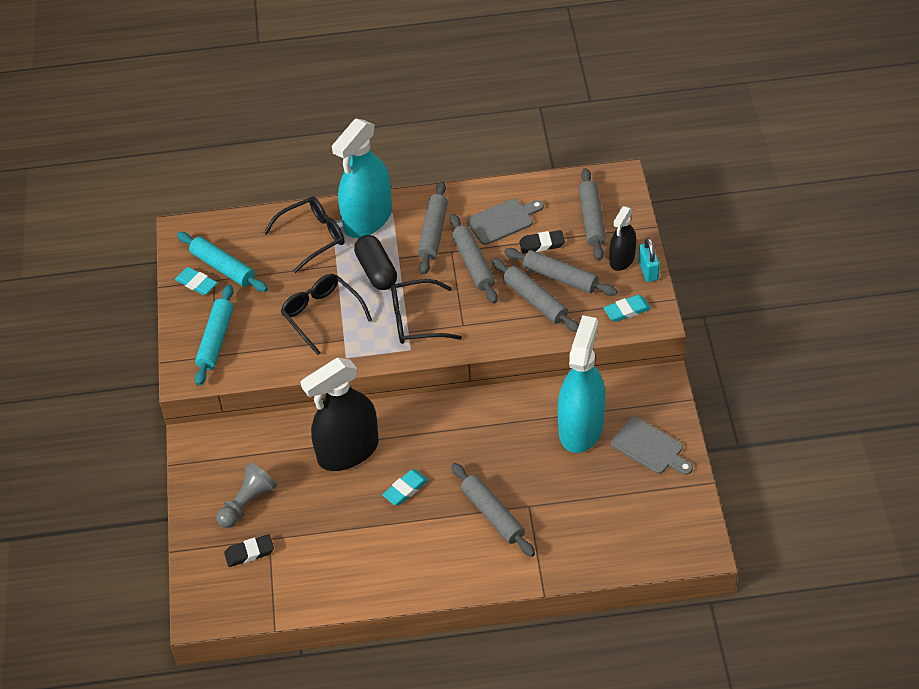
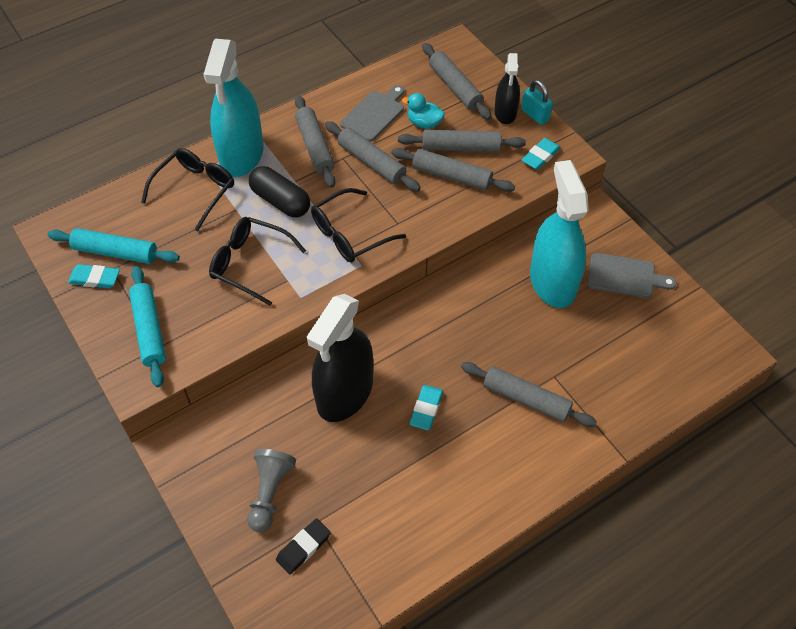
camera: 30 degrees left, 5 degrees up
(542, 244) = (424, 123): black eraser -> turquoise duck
________________________
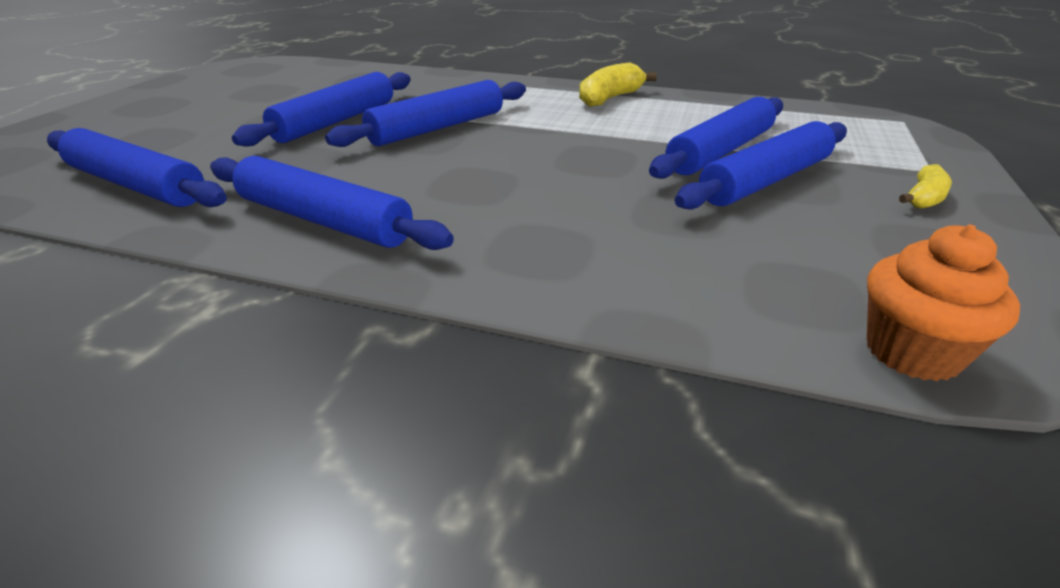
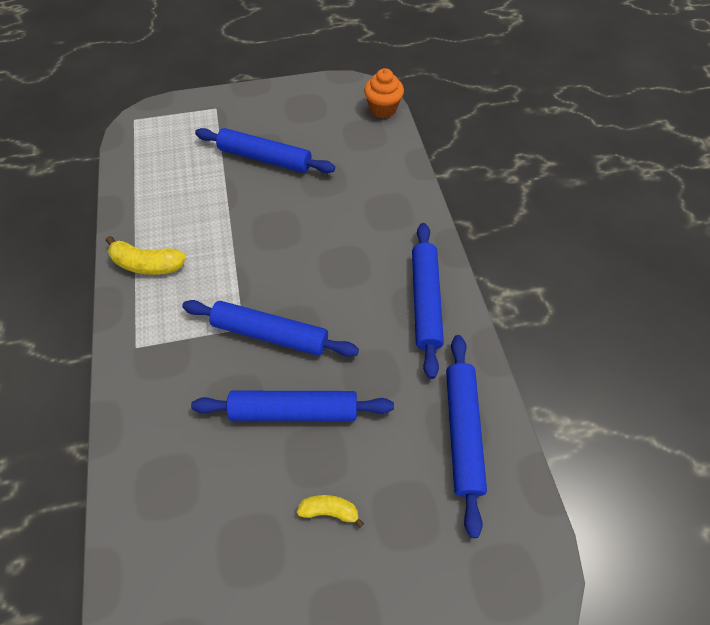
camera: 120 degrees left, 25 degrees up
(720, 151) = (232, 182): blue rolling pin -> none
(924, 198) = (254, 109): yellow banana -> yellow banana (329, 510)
________________________
* **Task to complete**:
Look above for the line with "camera: 30 degrees left, 5 degrees up" and the line with "(542, 244) = (424, 123): black". Retype those two lines and every line between them exactly, adding nothing.

* **Response to this exercise**:
camera: 30 degrees left, 5 degrees up
(542, 244) = (424, 123): black eraser -> turquoise duck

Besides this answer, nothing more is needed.